═══ Records supplied

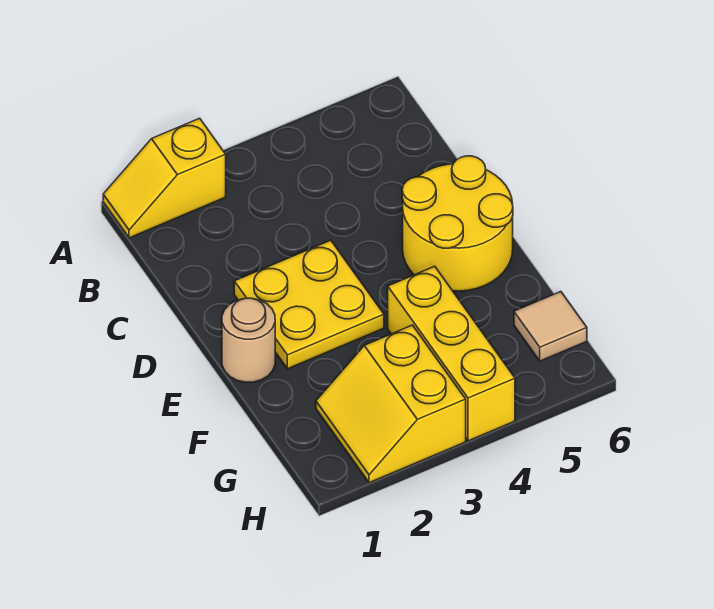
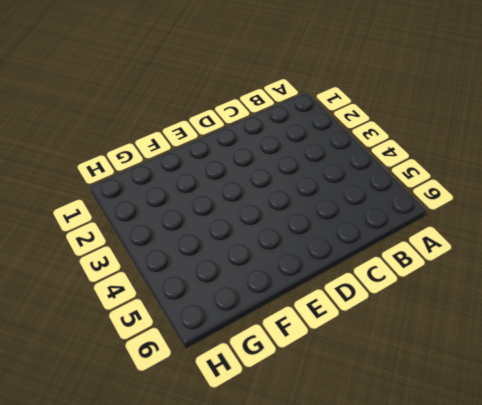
none -> yellow slope A1:A2 level 1 top 2
none -> yellow plate D2:E3 level 1

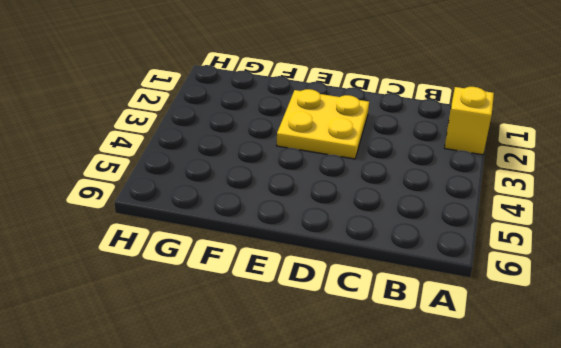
none -> yellow round brick D5:E6 level 1
none -> tan round brick E1 level 1

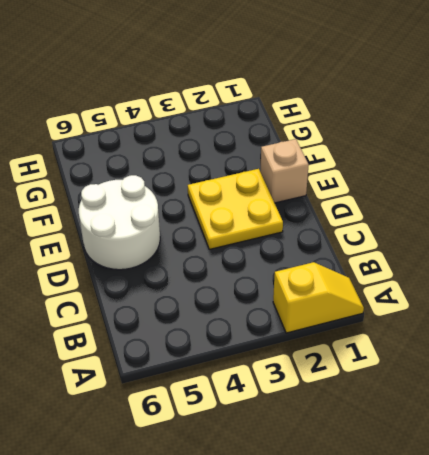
white round brick D5:E6 level 1 -> yellow round brick D5:E6 level 1
tan brick E1 level 1 -> tan round brick E1 level 1
none -> yellow brick F4:H4 level 1
none -> yellow slope G2:H3 level 1 top 3

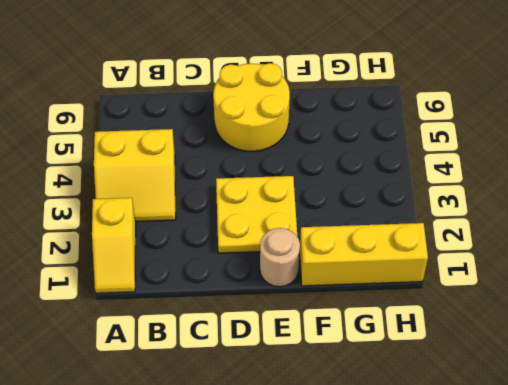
yellow slope A3:B4 level 1 top 4 -> yellow slope G2:H3 level 1 top 3
yellow brick F1:H1 level 1 -> yellow brick F4:H4 level 1
none -> tan tile G6 level 1

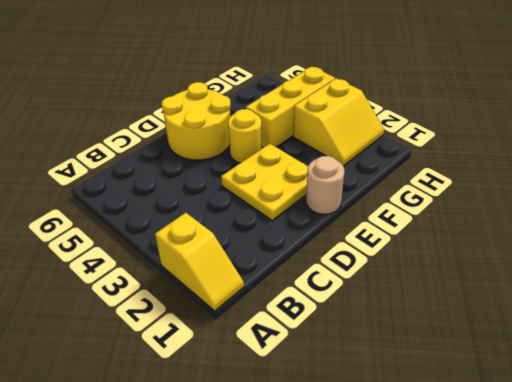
yellow round brick E4 level 1 -> none
none -> tan tile G6 level 1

══════

What you have to do:
Please transcribe all of the entries word for word, with the pictures left out.

Result of this exercise:
none -> yellow slope A1:A2 level 1 top 2
none -> yellow plate D2:E3 level 1

none -> yellow round brick D5:E6 level 1
none -> tan round brick E1 level 1

white round brick D5:E6 level 1 -> yellow round brick D5:E6 level 1
tan brick E1 level 1 -> tan round brick E1 level 1
none -> yellow brick F4:H4 level 1
none -> yellow slope G2:H3 level 1 top 3

yellow slope A3:B4 level 1 top 4 -> yellow slope G2:H3 level 1 top 3
yellow brick F1:H1 level 1 -> yellow brick F4:H4 level 1
none -> tan tile G6 level 1

yellow round brick E4 level 1 -> none
none -> tan tile G6 level 1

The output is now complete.